### AUFGABENDETAILS
Formatiere in den Einträgen unten die Zeilen von der Zeile mit „Identify the location of armchair.“ bis einschließlich der Zeile mit „zesty [220, 603]“ als Markdown-Tabelle mit der Spalte „Nr.“ für die laufende Nummer und der Spalte „Zeile“ für den Zeileninhalt. Leerzeilen werden dabei ausgelassen.

### Einträge zur Position von Objekten
━━━
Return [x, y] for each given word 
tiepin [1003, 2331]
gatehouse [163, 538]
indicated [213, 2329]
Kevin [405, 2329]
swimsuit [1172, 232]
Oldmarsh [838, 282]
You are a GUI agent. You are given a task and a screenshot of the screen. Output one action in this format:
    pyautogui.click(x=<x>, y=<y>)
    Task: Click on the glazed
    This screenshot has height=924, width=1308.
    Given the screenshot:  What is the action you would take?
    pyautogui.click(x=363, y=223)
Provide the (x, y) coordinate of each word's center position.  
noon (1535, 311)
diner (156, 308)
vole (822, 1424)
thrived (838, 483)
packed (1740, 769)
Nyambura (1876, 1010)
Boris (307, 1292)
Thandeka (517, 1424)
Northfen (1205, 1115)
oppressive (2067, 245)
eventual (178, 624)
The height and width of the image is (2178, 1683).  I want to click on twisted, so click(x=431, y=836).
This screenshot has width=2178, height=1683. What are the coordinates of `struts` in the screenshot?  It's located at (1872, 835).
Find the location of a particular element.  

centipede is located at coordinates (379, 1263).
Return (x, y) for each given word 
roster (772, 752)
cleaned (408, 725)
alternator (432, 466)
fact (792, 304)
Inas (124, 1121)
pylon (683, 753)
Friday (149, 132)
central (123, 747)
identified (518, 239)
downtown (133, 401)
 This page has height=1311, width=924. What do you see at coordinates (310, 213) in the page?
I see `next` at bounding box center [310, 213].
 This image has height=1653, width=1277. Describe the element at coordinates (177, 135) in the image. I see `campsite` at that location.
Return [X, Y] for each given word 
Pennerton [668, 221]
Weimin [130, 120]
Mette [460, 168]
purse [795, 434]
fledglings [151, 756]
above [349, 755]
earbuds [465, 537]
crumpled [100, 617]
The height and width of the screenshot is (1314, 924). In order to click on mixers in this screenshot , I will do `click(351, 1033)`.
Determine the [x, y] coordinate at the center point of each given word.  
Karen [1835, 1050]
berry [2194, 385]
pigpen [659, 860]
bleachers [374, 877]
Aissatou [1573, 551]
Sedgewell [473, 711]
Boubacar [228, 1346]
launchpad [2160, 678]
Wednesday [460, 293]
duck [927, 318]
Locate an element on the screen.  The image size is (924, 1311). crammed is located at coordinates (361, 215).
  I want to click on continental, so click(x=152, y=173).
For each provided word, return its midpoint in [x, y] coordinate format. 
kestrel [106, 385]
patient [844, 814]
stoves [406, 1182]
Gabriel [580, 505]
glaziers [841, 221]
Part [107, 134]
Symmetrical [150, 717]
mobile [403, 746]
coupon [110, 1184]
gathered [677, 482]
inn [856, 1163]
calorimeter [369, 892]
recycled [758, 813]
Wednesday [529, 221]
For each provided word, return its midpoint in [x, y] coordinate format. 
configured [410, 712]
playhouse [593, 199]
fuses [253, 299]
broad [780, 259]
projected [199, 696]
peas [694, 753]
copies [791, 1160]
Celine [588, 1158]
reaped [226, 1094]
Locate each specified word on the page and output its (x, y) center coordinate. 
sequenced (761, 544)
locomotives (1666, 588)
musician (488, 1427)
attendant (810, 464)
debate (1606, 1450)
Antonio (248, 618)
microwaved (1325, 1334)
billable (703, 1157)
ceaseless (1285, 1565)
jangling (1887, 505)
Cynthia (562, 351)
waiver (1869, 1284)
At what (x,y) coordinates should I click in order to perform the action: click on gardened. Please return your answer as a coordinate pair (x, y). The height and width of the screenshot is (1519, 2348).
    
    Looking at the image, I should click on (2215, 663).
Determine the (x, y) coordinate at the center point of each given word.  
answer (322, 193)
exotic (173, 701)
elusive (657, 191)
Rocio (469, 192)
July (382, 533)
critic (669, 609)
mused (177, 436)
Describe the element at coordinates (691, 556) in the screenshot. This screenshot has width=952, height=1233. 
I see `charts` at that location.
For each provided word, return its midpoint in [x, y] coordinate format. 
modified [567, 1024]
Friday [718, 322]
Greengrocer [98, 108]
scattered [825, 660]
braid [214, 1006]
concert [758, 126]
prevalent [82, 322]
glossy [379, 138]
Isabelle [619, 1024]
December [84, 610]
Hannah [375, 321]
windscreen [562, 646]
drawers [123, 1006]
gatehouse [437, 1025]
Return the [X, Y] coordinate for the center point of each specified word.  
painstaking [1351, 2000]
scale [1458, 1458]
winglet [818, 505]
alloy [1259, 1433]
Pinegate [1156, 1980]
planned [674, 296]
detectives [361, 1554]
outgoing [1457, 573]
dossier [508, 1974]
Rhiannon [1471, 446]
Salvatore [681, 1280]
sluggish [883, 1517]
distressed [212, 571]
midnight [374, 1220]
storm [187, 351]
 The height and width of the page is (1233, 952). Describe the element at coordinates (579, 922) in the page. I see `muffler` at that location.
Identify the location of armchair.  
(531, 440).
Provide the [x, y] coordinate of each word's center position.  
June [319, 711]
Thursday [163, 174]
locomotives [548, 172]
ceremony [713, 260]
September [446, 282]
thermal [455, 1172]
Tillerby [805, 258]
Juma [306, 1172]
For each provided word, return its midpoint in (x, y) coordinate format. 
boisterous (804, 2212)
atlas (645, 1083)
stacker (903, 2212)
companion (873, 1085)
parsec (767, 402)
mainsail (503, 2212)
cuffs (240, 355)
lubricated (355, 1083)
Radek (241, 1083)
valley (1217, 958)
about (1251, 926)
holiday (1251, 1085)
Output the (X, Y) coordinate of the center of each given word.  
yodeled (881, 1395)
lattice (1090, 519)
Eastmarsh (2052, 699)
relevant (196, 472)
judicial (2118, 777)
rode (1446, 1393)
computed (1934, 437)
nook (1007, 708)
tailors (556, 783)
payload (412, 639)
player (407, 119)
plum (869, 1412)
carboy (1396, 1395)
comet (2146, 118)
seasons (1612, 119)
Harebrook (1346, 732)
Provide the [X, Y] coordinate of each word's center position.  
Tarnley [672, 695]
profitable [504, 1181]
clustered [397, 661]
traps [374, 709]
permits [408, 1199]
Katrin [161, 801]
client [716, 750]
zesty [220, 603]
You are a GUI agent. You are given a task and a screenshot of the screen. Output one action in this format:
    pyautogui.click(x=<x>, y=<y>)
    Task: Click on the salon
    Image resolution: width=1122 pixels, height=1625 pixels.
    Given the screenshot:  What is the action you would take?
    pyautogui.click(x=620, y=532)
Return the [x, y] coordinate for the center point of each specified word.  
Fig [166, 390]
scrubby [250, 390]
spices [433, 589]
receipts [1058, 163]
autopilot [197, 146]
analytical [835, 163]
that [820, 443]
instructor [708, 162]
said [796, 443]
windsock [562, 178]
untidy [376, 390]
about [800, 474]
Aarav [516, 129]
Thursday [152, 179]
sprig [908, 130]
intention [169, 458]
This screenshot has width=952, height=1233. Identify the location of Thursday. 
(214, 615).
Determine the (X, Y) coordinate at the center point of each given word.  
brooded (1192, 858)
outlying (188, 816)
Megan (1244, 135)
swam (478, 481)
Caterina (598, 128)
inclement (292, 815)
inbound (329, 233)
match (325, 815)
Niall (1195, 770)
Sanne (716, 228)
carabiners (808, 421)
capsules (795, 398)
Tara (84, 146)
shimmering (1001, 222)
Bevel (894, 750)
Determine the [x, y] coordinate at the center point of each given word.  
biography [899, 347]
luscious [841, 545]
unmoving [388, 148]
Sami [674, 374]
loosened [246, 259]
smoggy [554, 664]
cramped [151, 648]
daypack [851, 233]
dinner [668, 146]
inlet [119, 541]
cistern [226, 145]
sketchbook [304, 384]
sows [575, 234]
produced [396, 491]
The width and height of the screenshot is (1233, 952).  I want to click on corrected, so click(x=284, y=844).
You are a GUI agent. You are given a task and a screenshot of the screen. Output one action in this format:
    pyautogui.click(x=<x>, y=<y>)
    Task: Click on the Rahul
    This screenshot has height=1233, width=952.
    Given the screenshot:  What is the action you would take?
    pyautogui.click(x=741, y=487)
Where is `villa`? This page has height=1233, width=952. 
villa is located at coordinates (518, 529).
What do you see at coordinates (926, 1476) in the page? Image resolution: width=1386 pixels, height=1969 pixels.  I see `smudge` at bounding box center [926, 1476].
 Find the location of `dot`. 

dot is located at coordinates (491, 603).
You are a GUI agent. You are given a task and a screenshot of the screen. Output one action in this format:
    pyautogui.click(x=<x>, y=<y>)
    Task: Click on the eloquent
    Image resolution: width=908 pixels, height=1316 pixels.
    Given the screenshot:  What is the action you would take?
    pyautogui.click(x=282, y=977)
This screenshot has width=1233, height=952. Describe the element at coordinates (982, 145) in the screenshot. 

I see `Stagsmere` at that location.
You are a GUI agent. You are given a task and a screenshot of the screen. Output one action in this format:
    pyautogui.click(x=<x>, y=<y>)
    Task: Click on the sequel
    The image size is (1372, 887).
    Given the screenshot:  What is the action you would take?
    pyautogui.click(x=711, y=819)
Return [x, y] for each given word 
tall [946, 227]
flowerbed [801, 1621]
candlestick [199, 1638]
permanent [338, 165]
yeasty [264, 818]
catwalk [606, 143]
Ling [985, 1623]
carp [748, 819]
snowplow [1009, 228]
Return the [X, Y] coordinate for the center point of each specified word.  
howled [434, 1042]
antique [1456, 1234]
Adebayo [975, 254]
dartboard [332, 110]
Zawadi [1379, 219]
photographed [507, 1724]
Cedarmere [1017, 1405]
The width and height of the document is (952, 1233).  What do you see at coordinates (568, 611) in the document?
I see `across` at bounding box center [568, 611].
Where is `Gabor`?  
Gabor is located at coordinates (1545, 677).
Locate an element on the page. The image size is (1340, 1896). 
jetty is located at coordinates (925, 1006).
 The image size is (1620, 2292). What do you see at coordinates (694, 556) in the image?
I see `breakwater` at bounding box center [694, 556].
━━━
### SCHRIFTLICHE ANTWORT
| Nr. | Zeile |
|---|---|
| 1 | Identify the location of armchair.   |
| 2 | (531, 440). |
| 3 | Provide the [x, y] coordinate of each word's center position.   |
| 4 | June [319, 711] |
| 5 | Thursday [163, 174] |
| 6 | locomotives [548, 172] |
| 7 | ceremony [713, 260] |
| 8 | September [446, 282] |
| 9 | thermal [455, 1172] |
| 10 | Tillerby [805, 258] |
| 11 | Juma [306, 1172] |
| 12 | For each provided word, return its midpoint in (x, y) coordinate format.  |
| 13 | boisterous (804, 2212) |
| 14 | atlas (645, 1083) |
| 15 | stacker (903, 2212) |
| 16 | companion (873, 1085) |
| 17 | parsec (767, 402) |
| 18 | mainsail (503, 2212) |
| 19 | cuffs (240, 355) |
| 20 | lubricated (355, 1083) |
| 21 | Radek (241, 1083) |
| 22 | valley (1217, 958) |
| 23 | about (1251, 926) |
| 24 | holiday (1251, 1085) |
| 25 | Output the (X, Y) coordinate of the center of each given word.   |
| 26 | yodeled (881, 1395) |
| 27 | lattice (1090, 519) |
| 28 | Eastmarsh (2052, 699) |
| 29 | relevant (196, 472) |
| 30 | judicial (2118, 777) |
| 31 | rode (1446, 1393) |
| 32 | computed (1934, 437) |
| 33 | nook (1007, 708) |
| 34 | tailors (556, 783) |
| 35 | payload (412, 639) |
| 36 | player (407, 119) |
| 37 | plum (869, 1412) |
| 38 | carboy (1396, 1395) |
| 39 | comet (2146, 118) |
| 40 | seasons (1612, 119) |
| 41 | Harebrook (1346, 732) |
| 42 | Provide the [X, Y] coordinate of each word's center position.   |
| 43 | Tarnley [672, 695] |
| 44 | profitable [504, 1181] |
| 45 | clustered [397, 661] |
| 46 | traps [374, 709] |
| 47 | permits [408, 1199] |
| 48 | Katrin [161, 801] |
| 49 | client [716, 750] |
| 50 | zesty [220, 603] |